## [Task item]
The entries are to be given back verbatim; no picture is to be copied.

## [Provided material]

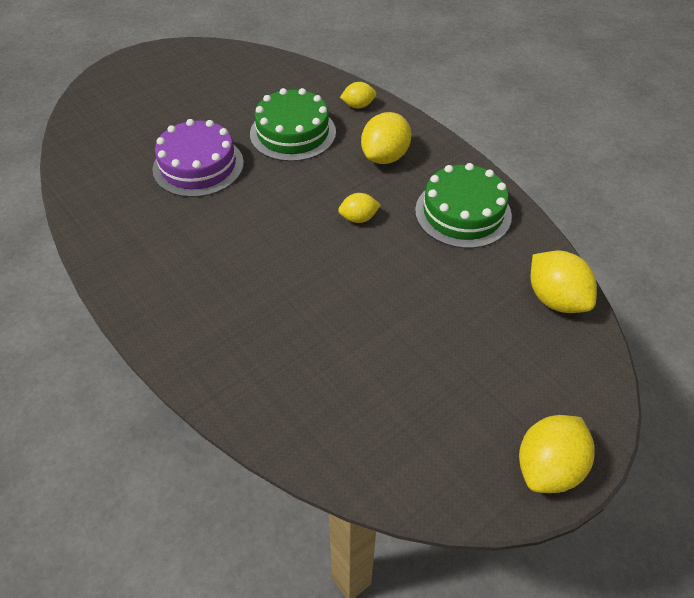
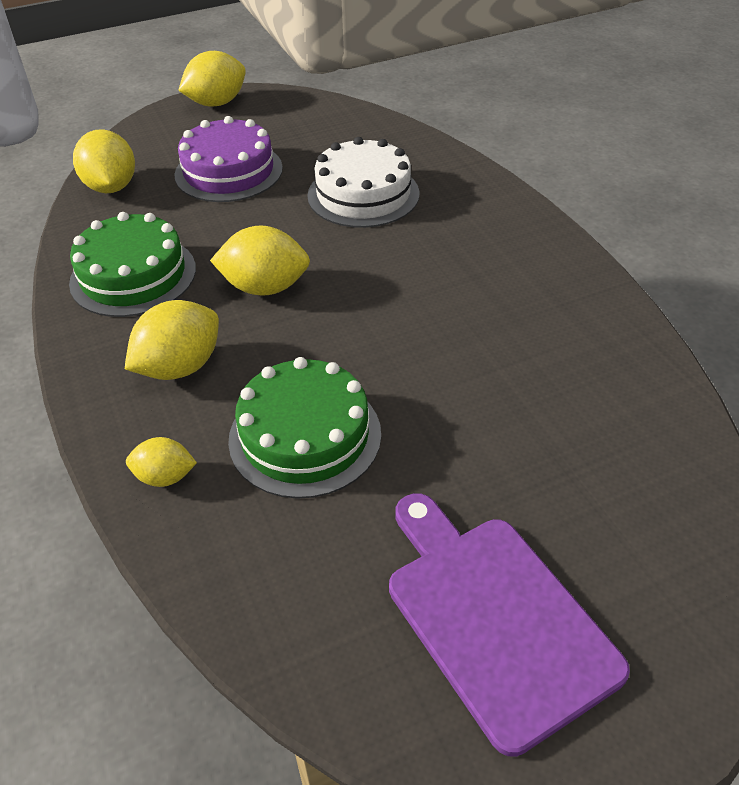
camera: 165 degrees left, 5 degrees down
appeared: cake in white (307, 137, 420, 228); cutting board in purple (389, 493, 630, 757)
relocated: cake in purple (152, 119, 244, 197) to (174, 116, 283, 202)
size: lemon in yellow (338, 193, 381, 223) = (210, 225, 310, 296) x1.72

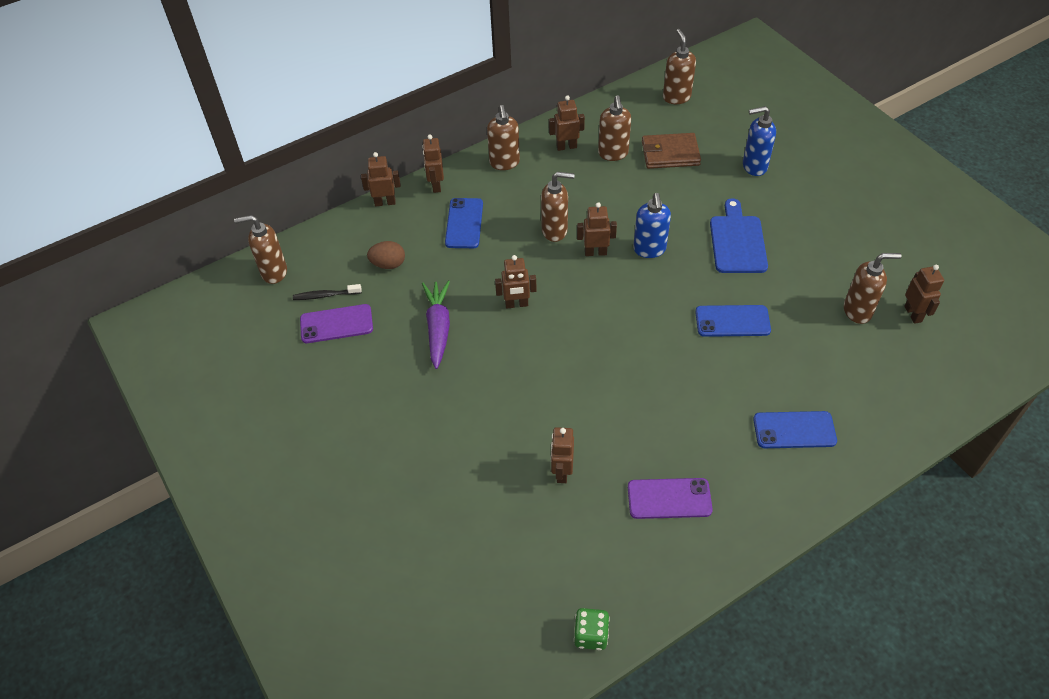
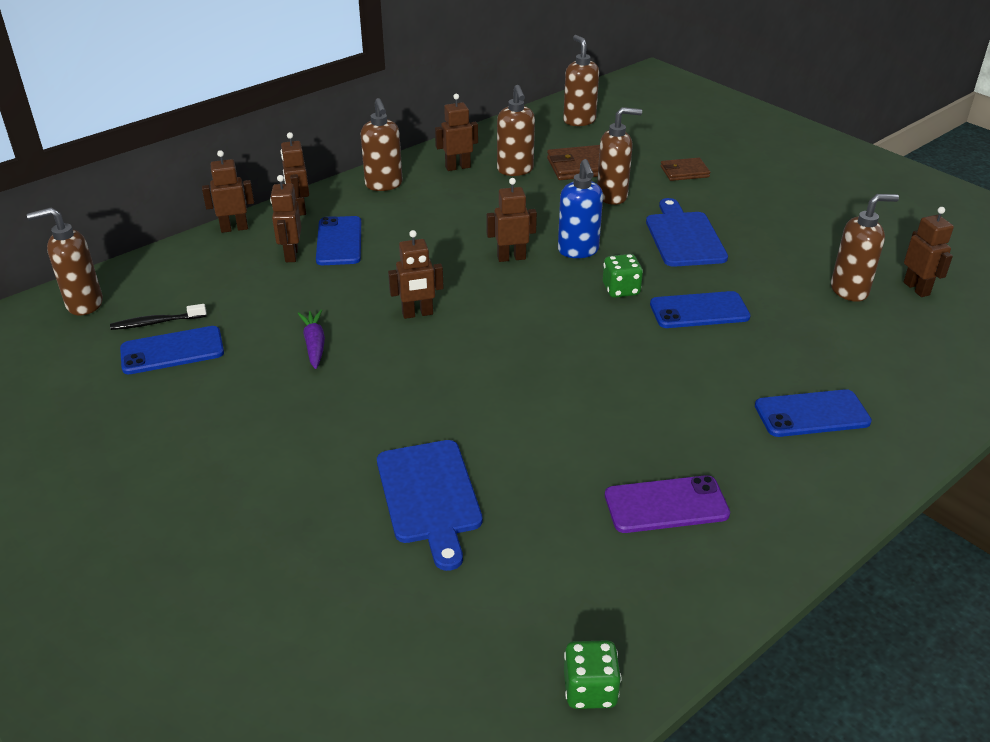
camera: 10 degrees left, 15 degrees down
missing: egg in brown (367, 241, 405, 269)
appeared: cutting board in blue (377, 440, 483, 571); dice in green (603, 254, 643, 298)
relocated: soap dispenser in brown (541, 172, 575, 242) to (597, 107, 642, 205); robot in brown (551, 427, 574, 483) to (270, 175, 301, 262)
exchanged: soap dispenser in blue (743, 106, 776, 176) to wallet in brown (660, 158, 710, 181)
colour: phone in purple (300, 304, 373, 343) to phone in blue (120, 326, 224, 374)
size: carrot in purple (422, 281, 450, 369) = (298, 310, 325, 369) x0.65

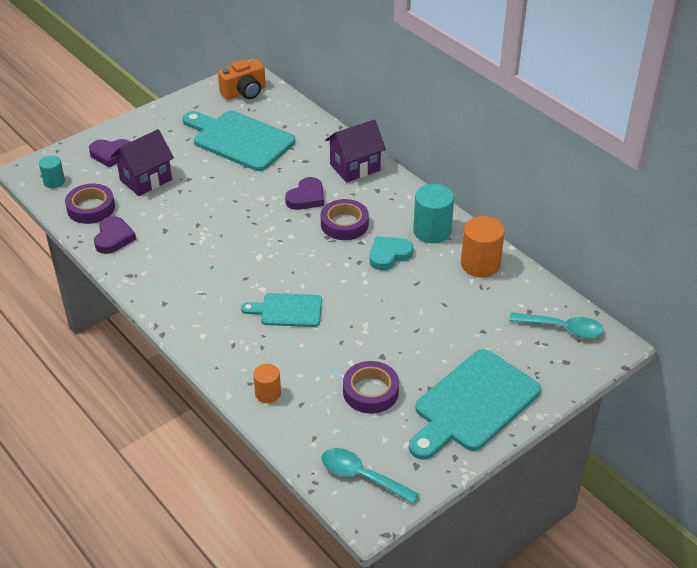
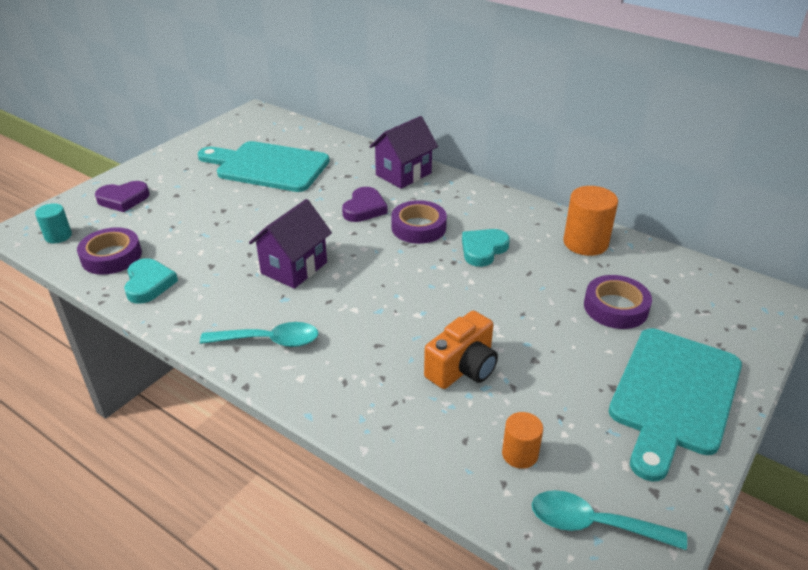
camera: 15 degrees left, 5 degrees down
missing: cutting board in turquoise (241, 293, 322, 327); cylinder in turquoise (413, 184, 454, 243)
relocated: house in purple (111, 129, 174, 196) to (249, 199, 332, 289); camera in orange (218, 59, 266, 100) to (424, 311, 498, 389); cylinder in orange (253, 364, 281, 403) to (502, 412, 543, 469); tape in purple (343, 361, 399, 414) to (584, 275, 652, 329); spoon in turquoise (509, 312, 604, 338) to (200, 322, 318, 347)
colour: heart in purple (94, 216, 136, 254) to heart in turquoise (124, 258, 178, 304)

## [Task response]
camera: 165 degrees left, 5 degrees down
appeared: cake in white (307, 137, 420, 228); cutting board in purple (389, 493, 630, 757)
relocated: cake in purple (152, 119, 244, 197) to (174, 116, 283, 202)
size: lemon in yellow (338, 193, 381, 223) = (210, 225, 310, 296) x1.72

camera: 10 degrees left, 15 degrees down
missing: egg in brown (367, 241, 405, 269)
appeared: cutting board in blue (377, 440, 483, 571); dice in green (603, 254, 643, 298)
relocated: soap dispenser in brown (541, 172, 575, 242) to (597, 107, 642, 205); robot in brown (551, 427, 574, 483) to (270, 175, 301, 262)
exchanged: soap dispenser in blue (743, 106, 776, 176) to wallet in brown (660, 158, 710, 181)
colour: phone in purple (300, 304, 373, 343) to phone in blue (120, 326, 224, 374)
size: carrot in purple (422, 281, 450, 369) = (298, 310, 325, 369) x0.65

camera: 15 degrees left, 5 degrees down
missing: cutting board in turquoise (241, 293, 322, 327); cylinder in turquoise (413, 184, 454, 243)
relocated: house in purple (111, 129, 174, 196) to (249, 199, 332, 289); camera in orange (218, 59, 266, 100) to (424, 311, 498, 389); cylinder in orange (253, 364, 281, 403) to (502, 412, 543, 469); tape in purple (343, 361, 399, 414) to (584, 275, 652, 329); spoon in turquoise (509, 312, 604, 338) to (200, 322, 318, 347)
colour: heart in purple (94, 216, 136, 254) to heart in turquoise (124, 258, 178, 304)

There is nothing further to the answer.